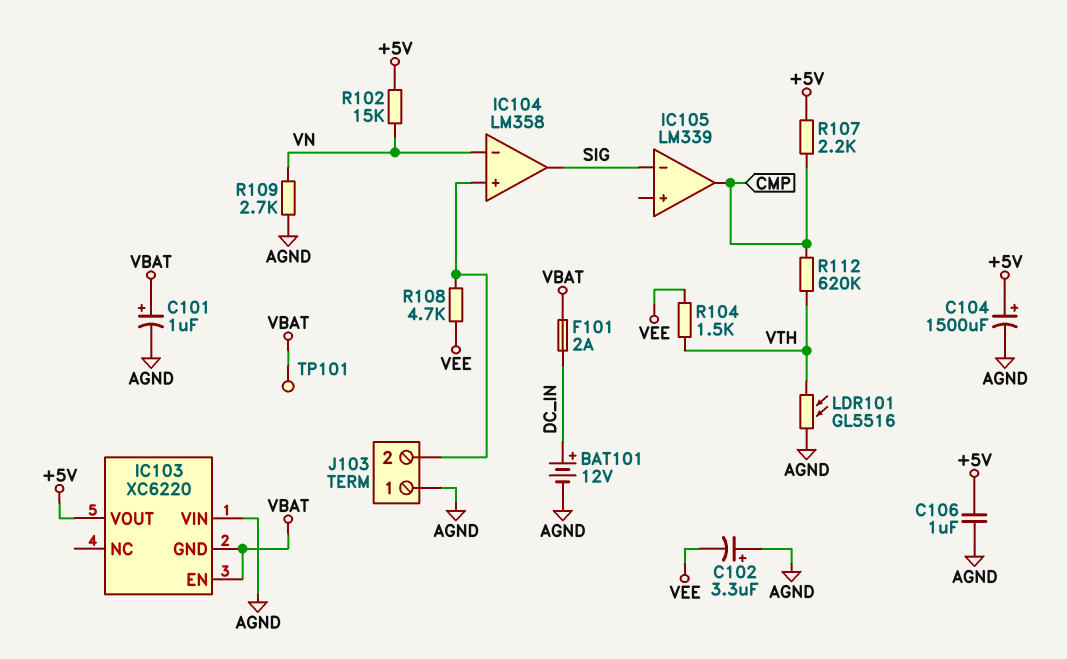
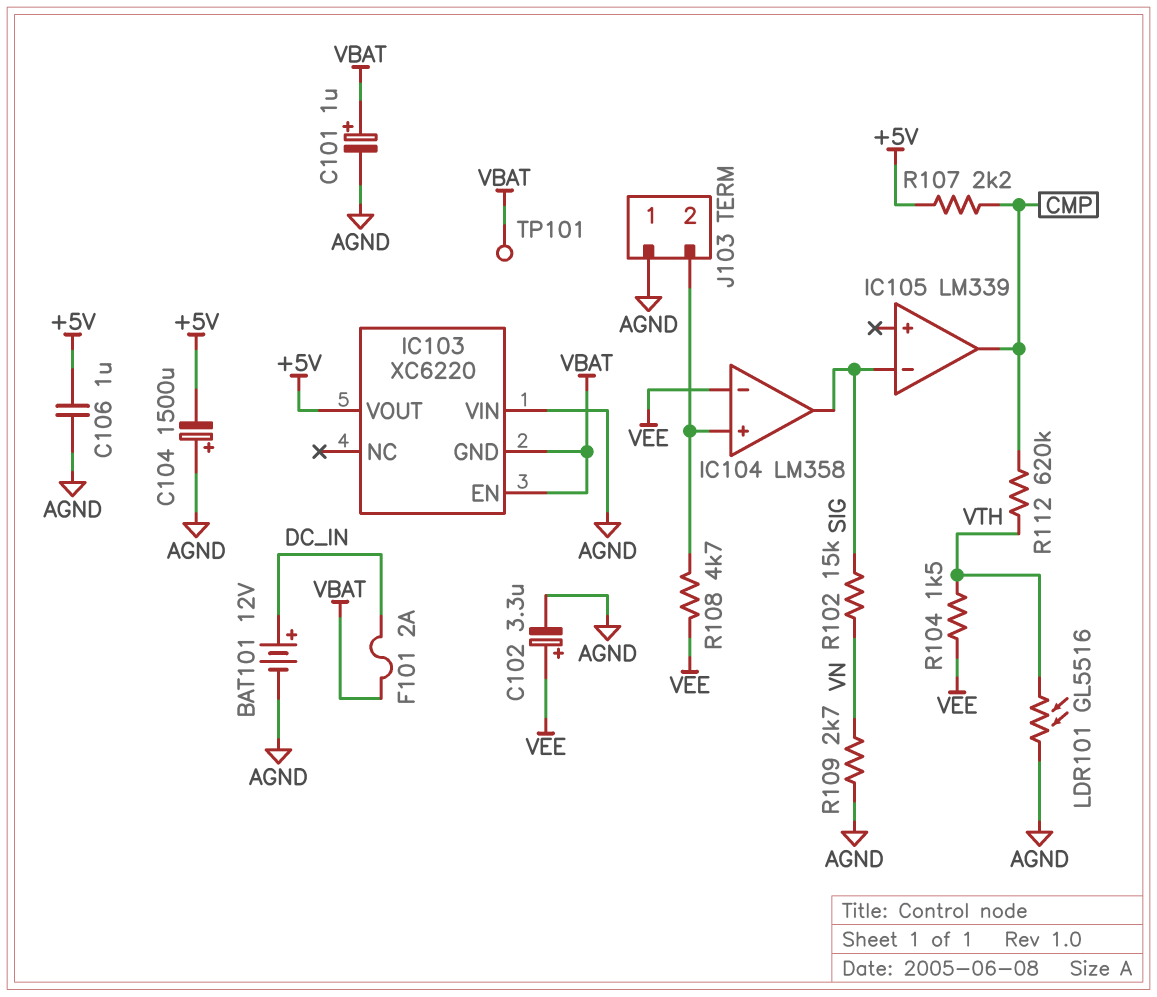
C102: 3.3uF (plus AGND, minus VEE) -> 3.3uF (plus VEE, minus AGND)
C104: 1500uF (plus +5V, minus AGND) -> 1500uF (plus AGND, minus +5V)
IC104 pin in-: VN -> VEE
R102: 15k (+5V, VN) -> 15k (SIG, VN)

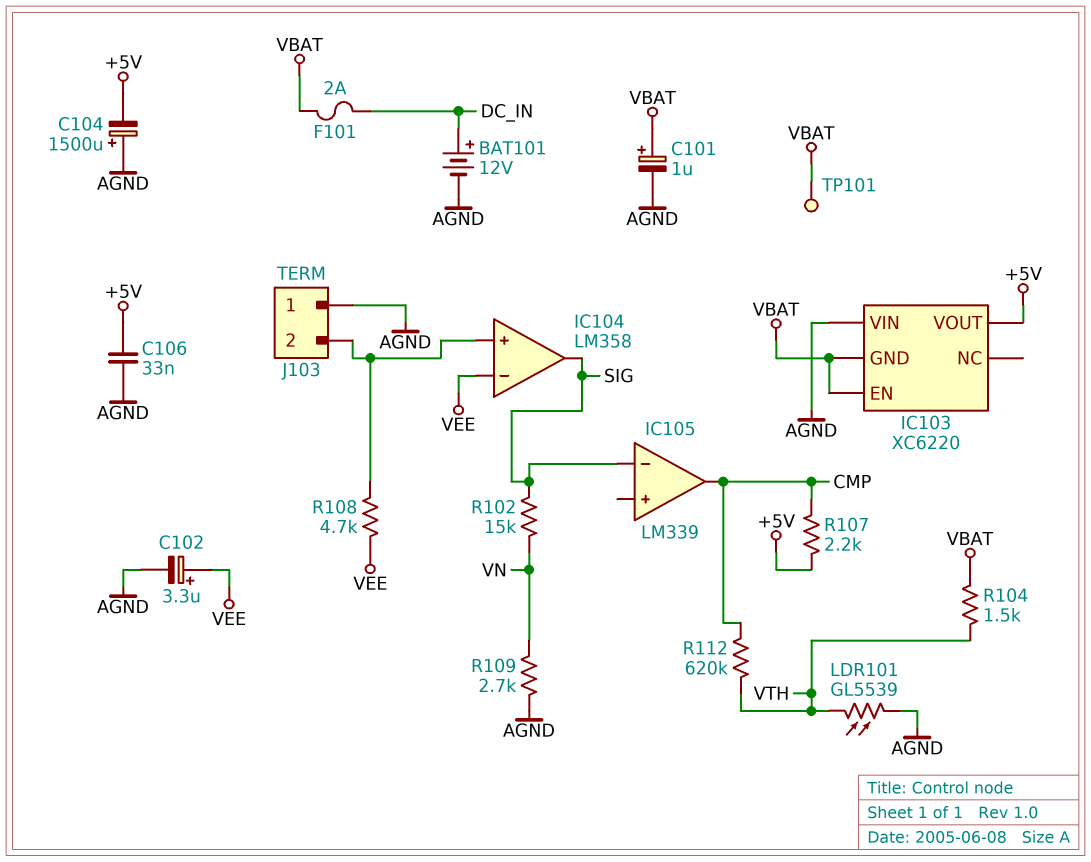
C106: 1uF (+5V, AGND) -> 33nF (+5V, AGND)
LDR101: GL5516 (AGND, VTH) -> GL5539 (AGND, VTH)
R104: 1.5k (VEE, VTH) -> 1.5k (VBAT, VTH)

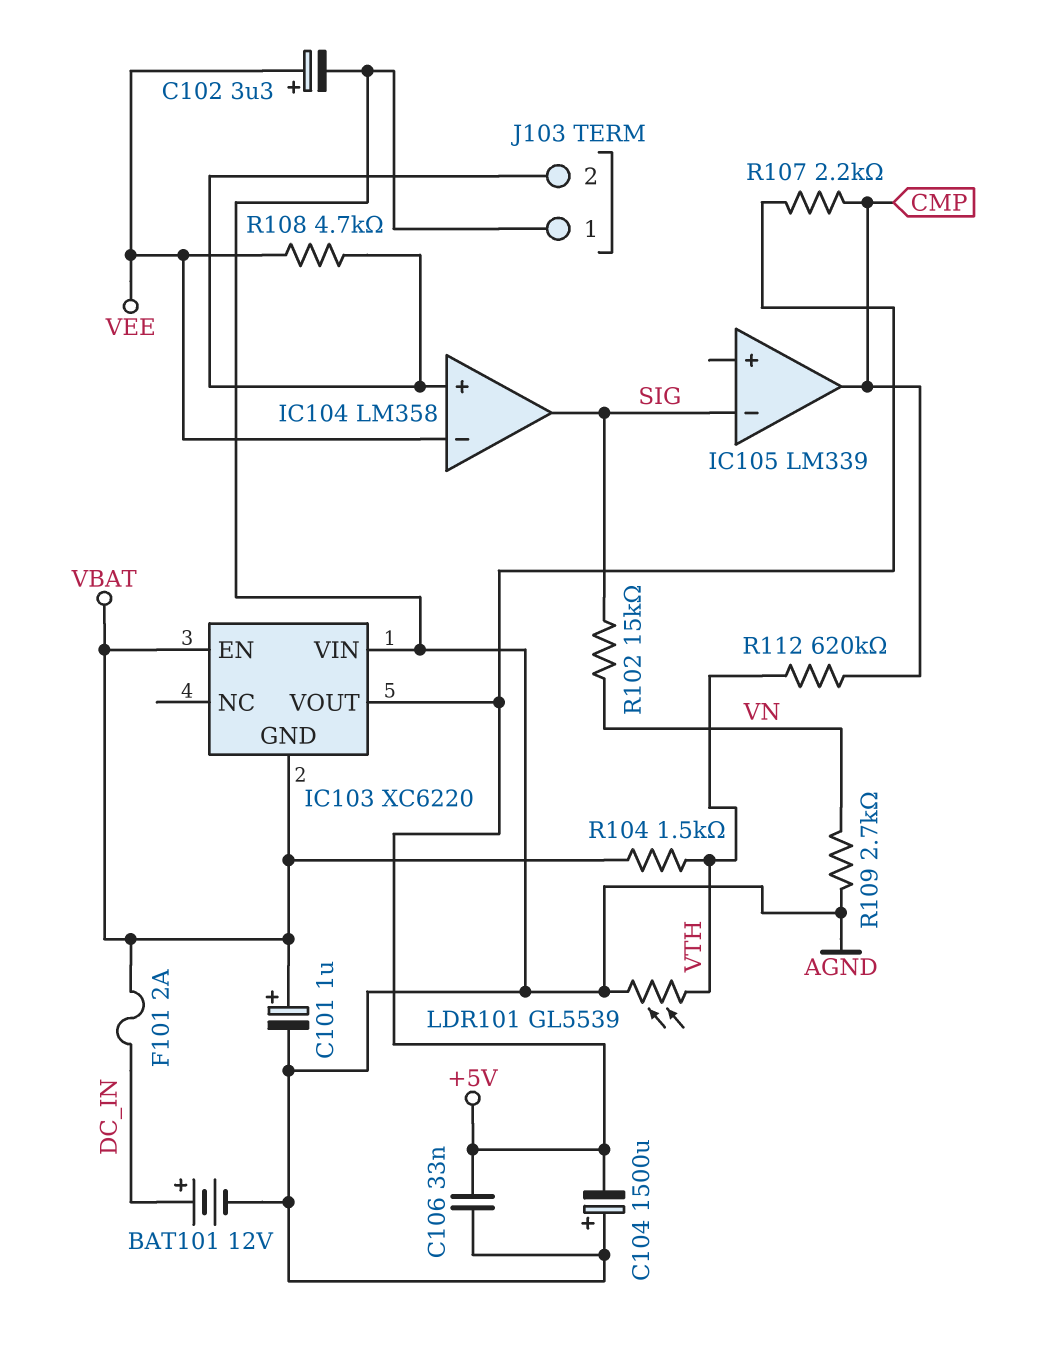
TP101: test point (VBAT) -> none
* * *
• GOAL OF THE EXERCISE: Starting with the line that contains "R102: 15k (+5V, VN) -> 15k (SIG, VN)", give the lines again exactly as they appear through the last line of the data, pictures excluded.

• EXPECTED ANSWER:
R102: 15k (+5V, VN) -> 15k (SIG, VN)

C106: 1uF (+5V, AGND) -> 33nF (+5V, AGND)
LDR101: GL5516 (AGND, VTH) -> GL5539 (AGND, VTH)
R104: 1.5k (VEE, VTH) -> 1.5k (VBAT, VTH)

TP101: test point (VBAT) -> none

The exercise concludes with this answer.